_Work task_. Among the entries, how many lines carry the string "degrees"? Give the number and nothing else.
----
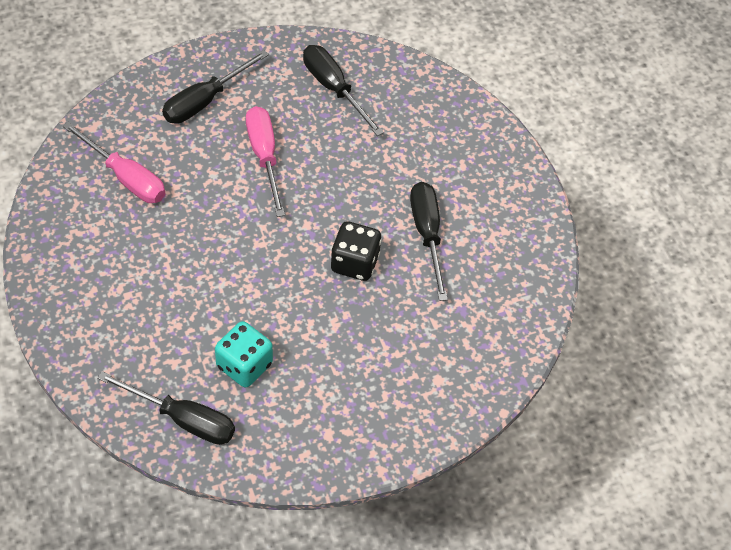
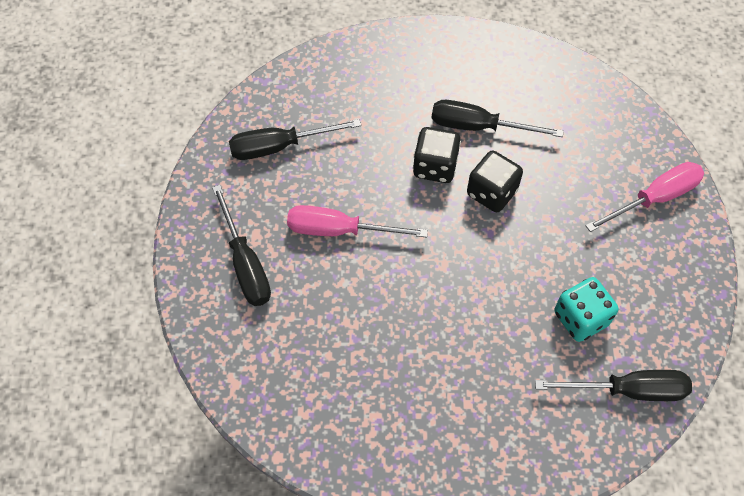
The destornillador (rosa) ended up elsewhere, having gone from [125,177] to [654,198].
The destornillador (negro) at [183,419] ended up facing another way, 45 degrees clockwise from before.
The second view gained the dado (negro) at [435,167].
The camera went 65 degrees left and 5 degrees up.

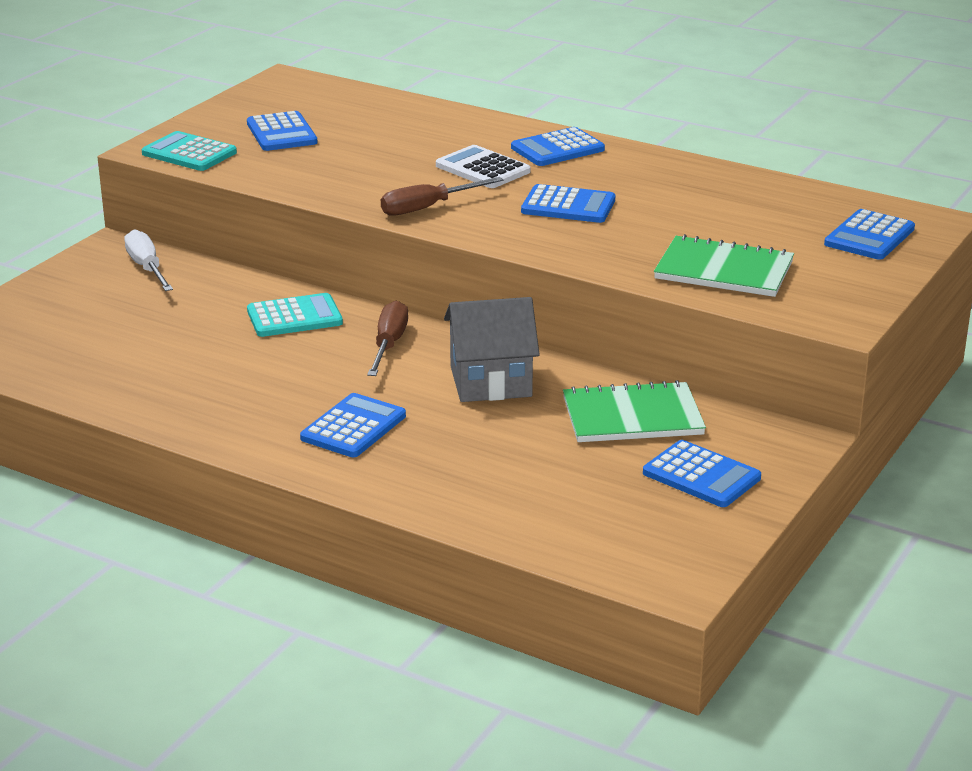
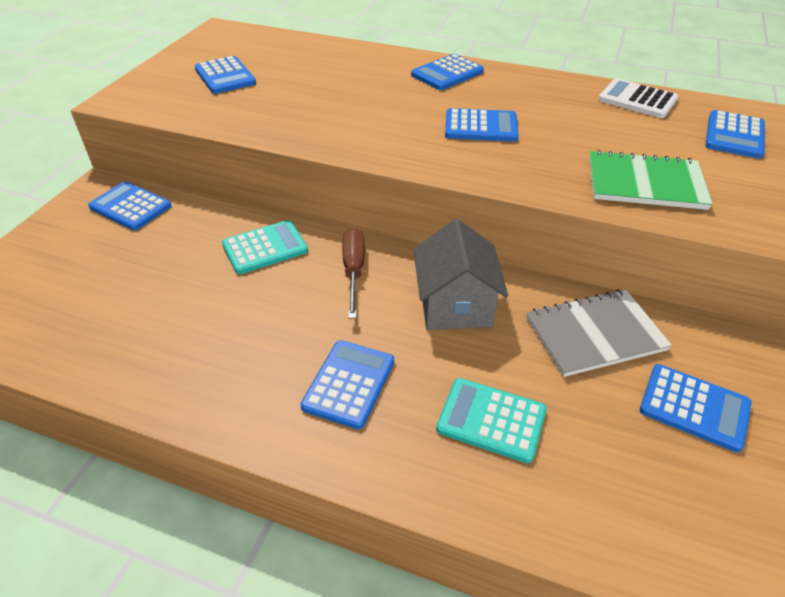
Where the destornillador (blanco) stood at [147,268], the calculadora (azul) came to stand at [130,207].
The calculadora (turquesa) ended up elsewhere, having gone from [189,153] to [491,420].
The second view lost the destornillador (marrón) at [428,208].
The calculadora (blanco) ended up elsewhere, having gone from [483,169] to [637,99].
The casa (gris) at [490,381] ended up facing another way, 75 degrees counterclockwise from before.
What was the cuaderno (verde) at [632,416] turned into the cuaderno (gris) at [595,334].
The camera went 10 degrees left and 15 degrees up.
----
_The completed task_. 4